Every line from the one containing "U9: NOT 74HC14" to the end of the records below must be copied exactly, and no pictures may be included.

[Opening TASK DATA section]

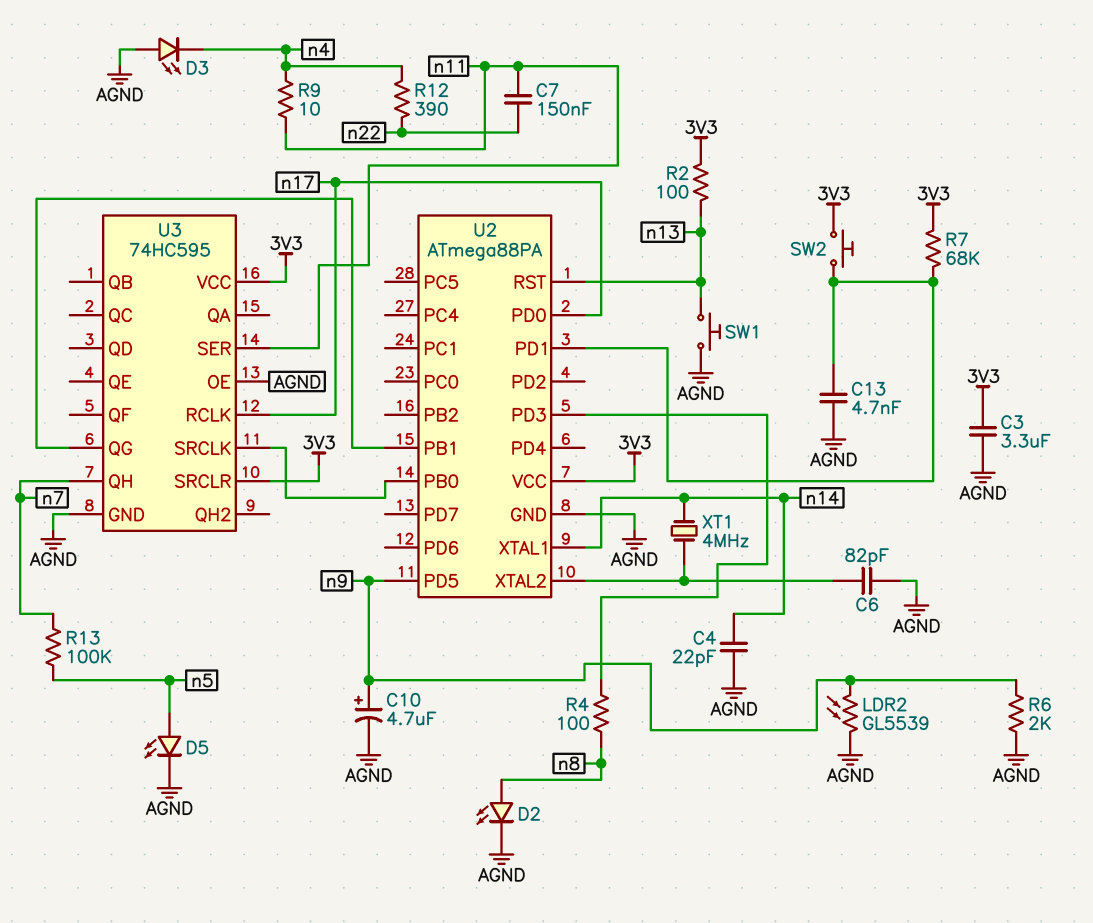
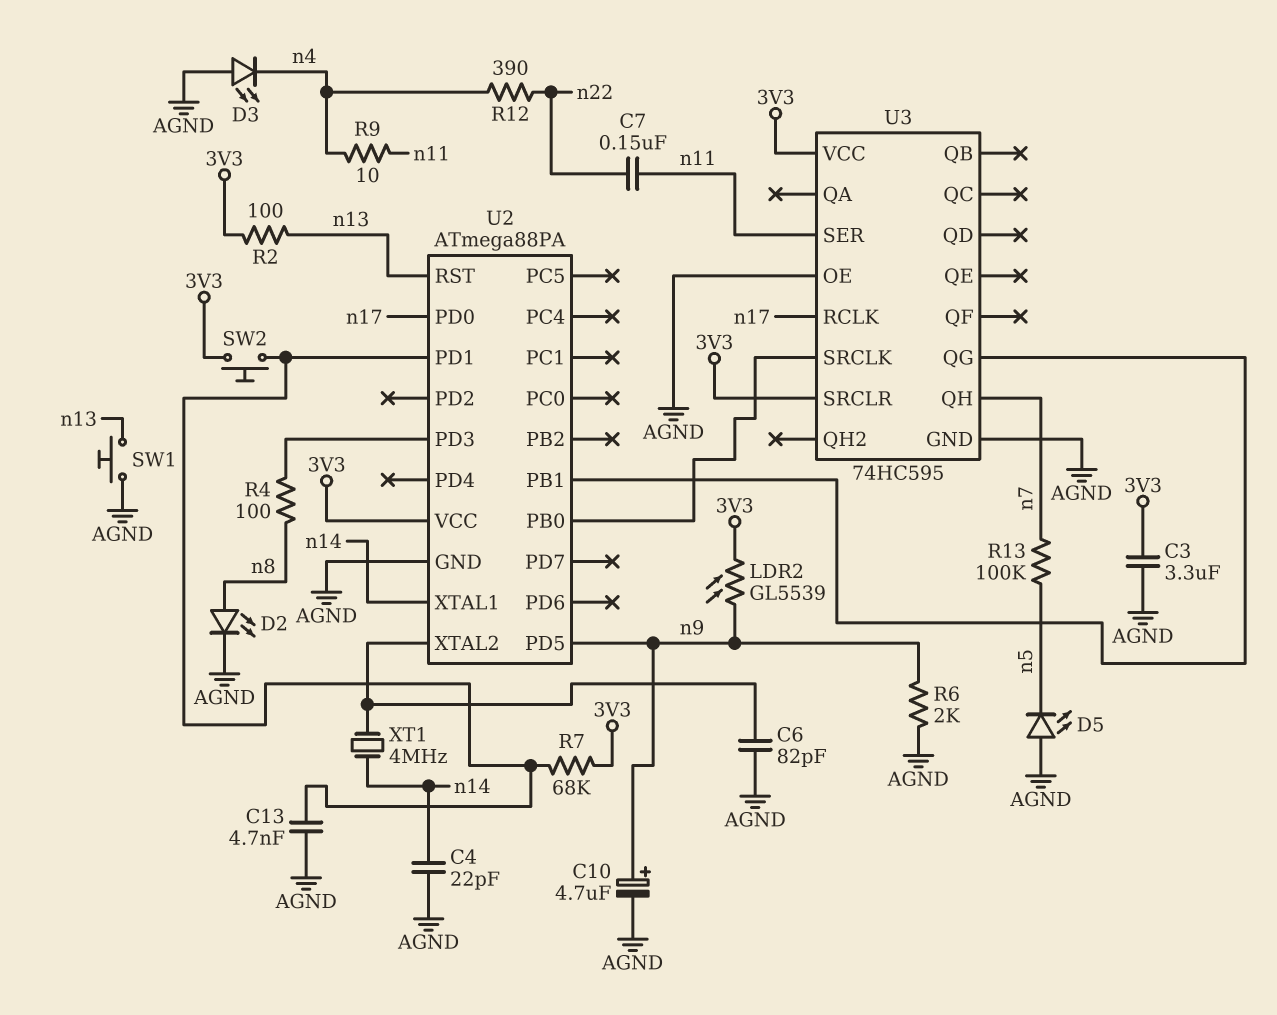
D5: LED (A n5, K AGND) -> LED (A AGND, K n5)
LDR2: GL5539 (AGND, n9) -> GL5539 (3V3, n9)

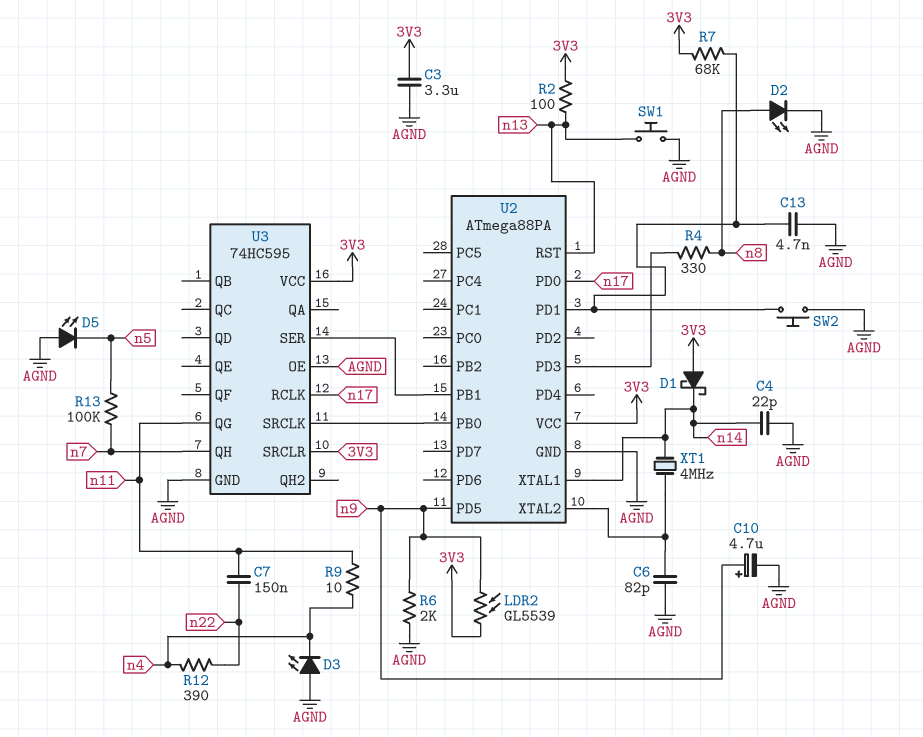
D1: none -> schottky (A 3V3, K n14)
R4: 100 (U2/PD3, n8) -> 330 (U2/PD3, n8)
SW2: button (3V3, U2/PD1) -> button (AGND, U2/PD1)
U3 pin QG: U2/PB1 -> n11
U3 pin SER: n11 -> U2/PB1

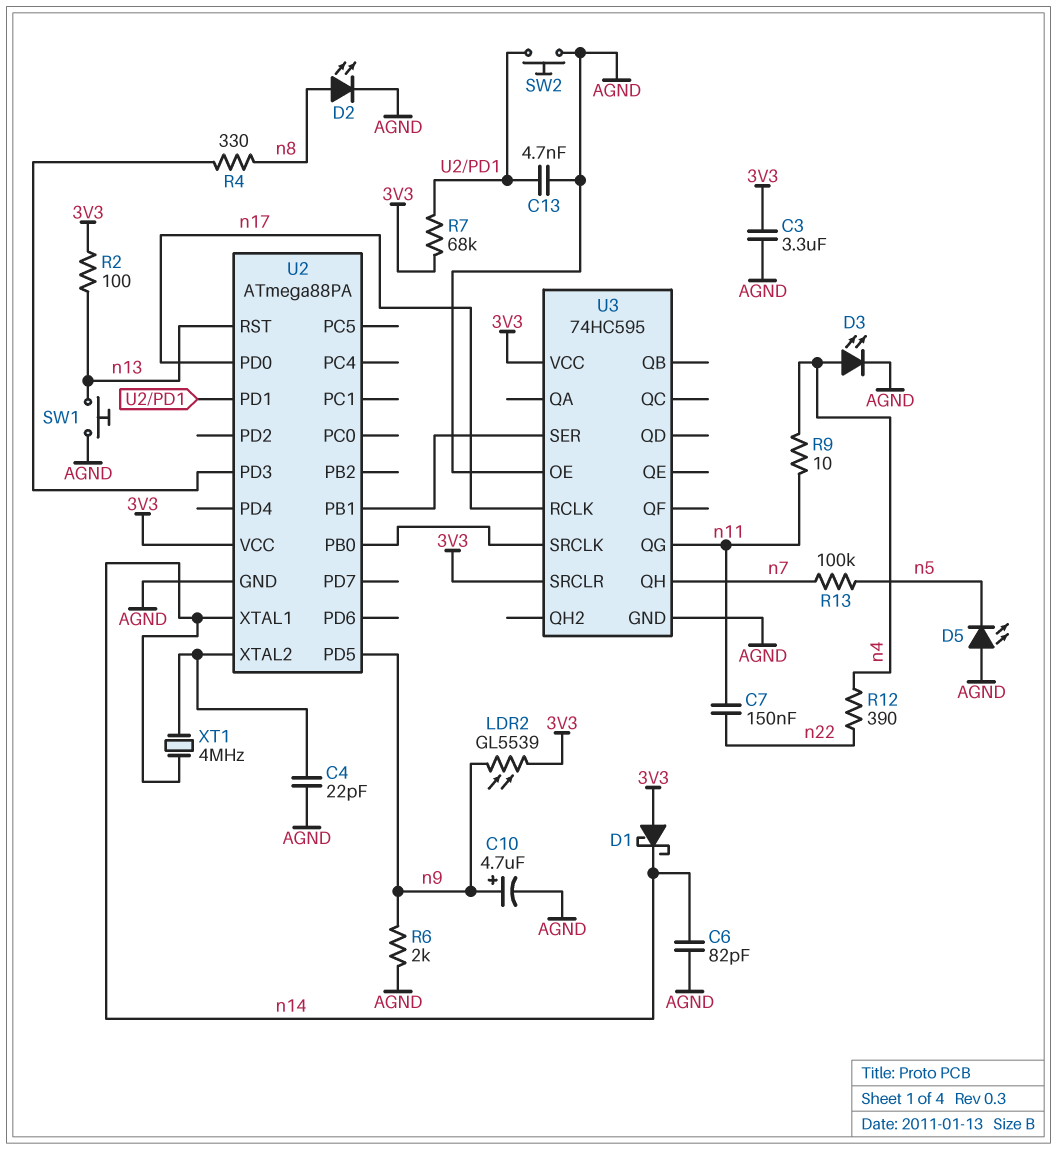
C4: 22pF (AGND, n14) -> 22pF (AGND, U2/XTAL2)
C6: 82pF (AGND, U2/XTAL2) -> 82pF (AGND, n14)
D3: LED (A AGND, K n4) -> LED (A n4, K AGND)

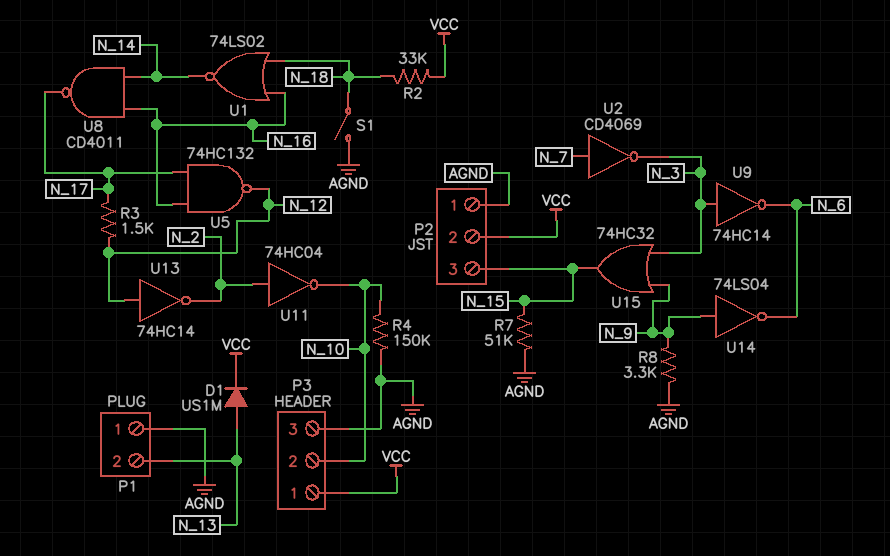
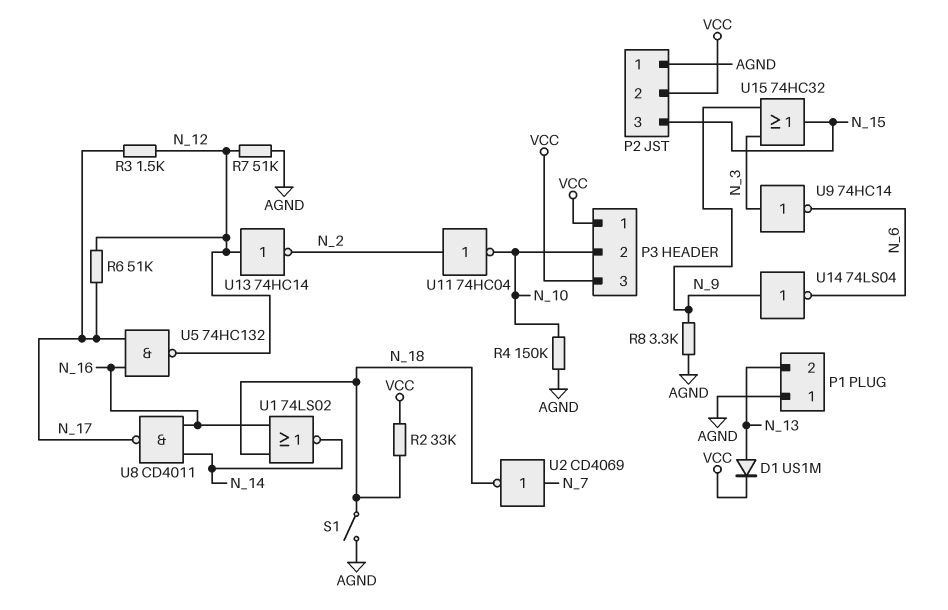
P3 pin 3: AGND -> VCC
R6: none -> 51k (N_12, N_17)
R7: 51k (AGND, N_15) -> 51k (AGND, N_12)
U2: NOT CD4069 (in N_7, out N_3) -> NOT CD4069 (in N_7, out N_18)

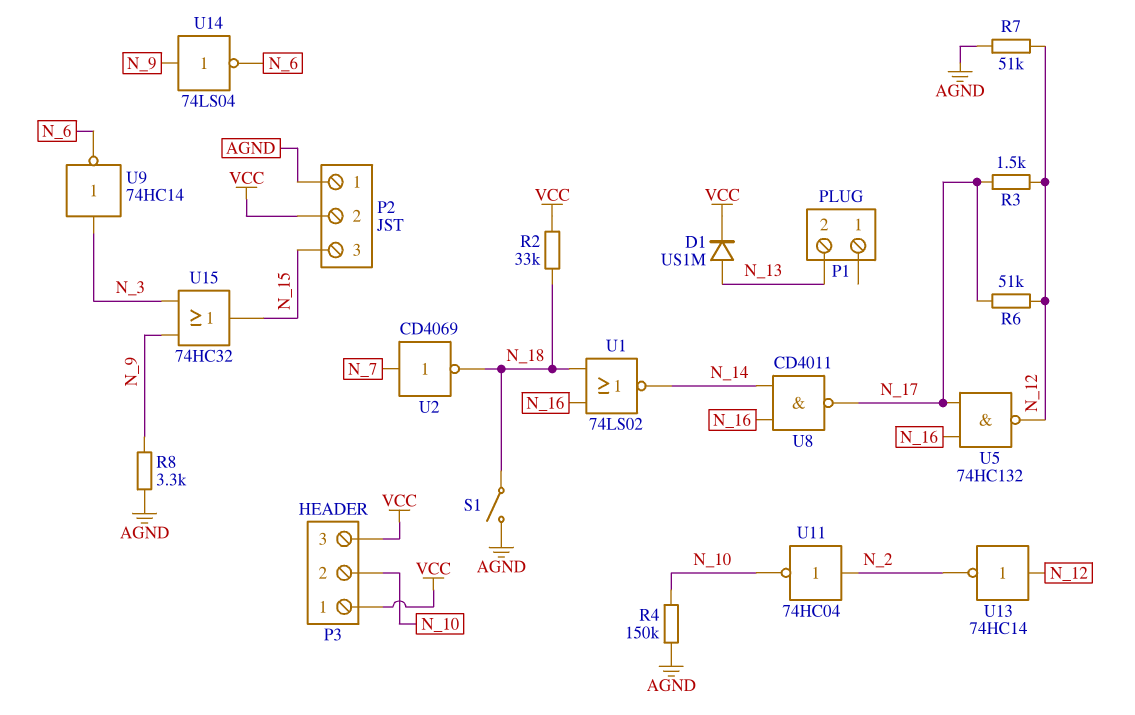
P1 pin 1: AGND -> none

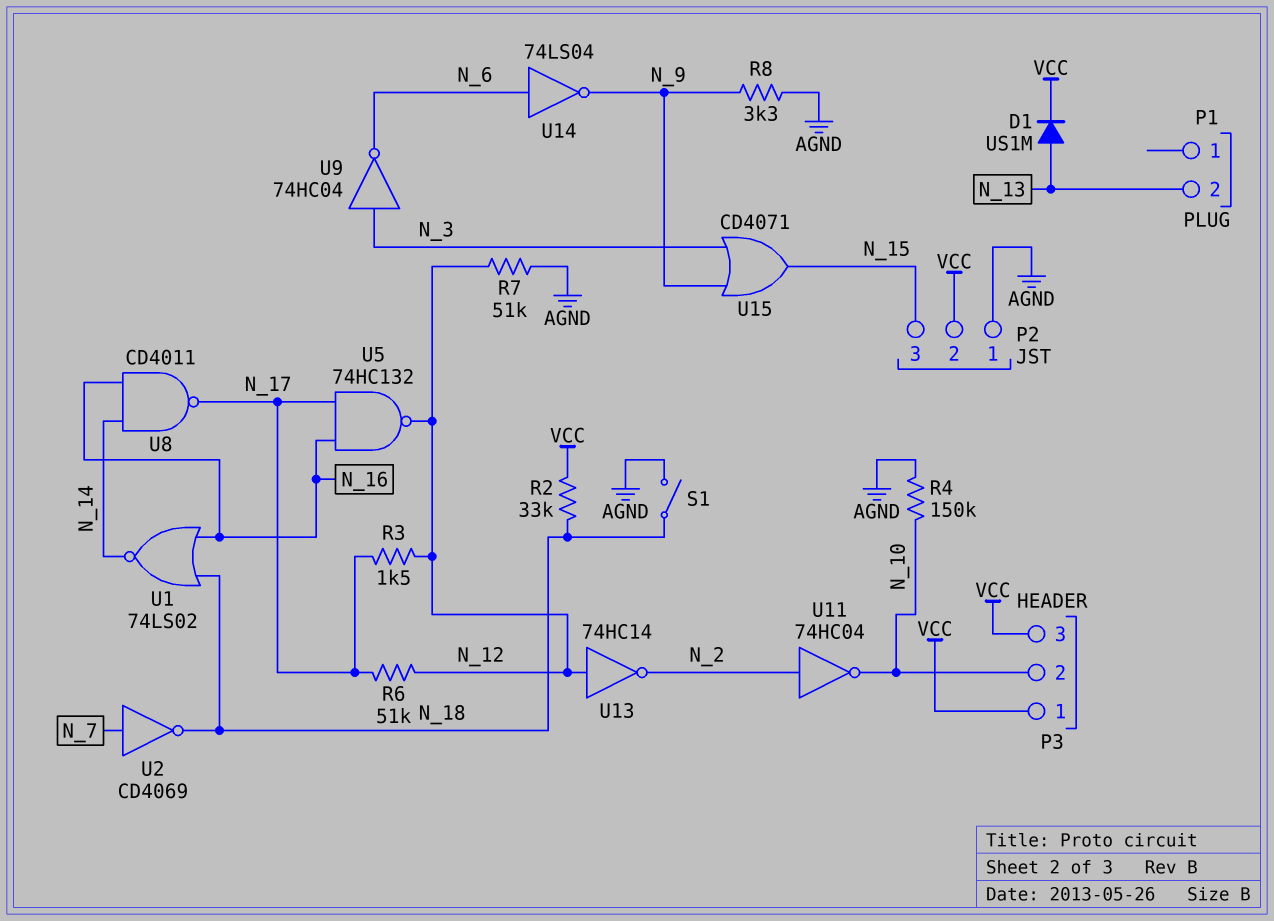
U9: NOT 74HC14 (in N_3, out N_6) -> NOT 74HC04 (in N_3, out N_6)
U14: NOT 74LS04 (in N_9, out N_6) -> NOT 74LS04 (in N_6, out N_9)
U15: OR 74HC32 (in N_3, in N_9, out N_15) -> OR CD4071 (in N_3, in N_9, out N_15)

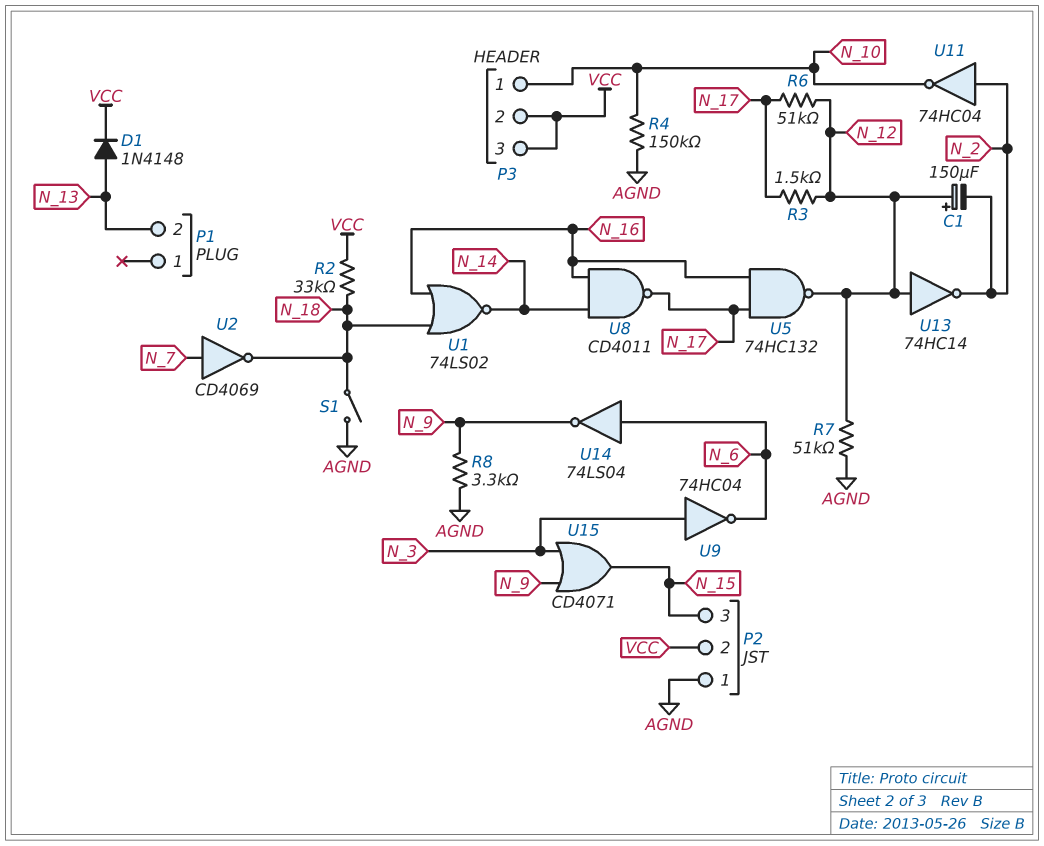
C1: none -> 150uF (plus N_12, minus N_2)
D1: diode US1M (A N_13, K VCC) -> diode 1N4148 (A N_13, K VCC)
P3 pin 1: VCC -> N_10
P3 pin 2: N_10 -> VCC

[Closing TASK DATA section]

▶ _TASK RESULT_
U9: NOT 74HC14 (in N_3, out N_6) -> NOT 74HC04 (in N_3, out N_6)
U14: NOT 74LS04 (in N_9, out N_6) -> NOT 74LS04 (in N_6, out N_9)
U15: OR 74HC32 (in N_3, in N_9, out N_15) -> OR CD4071 (in N_3, in N_9, out N_15)

C1: none -> 150uF (plus N_12, minus N_2)
D1: diode US1M (A N_13, K VCC) -> diode 1N4148 (A N_13, K VCC)
P3 pin 1: VCC -> N_10
P3 pin 2: N_10 -> VCC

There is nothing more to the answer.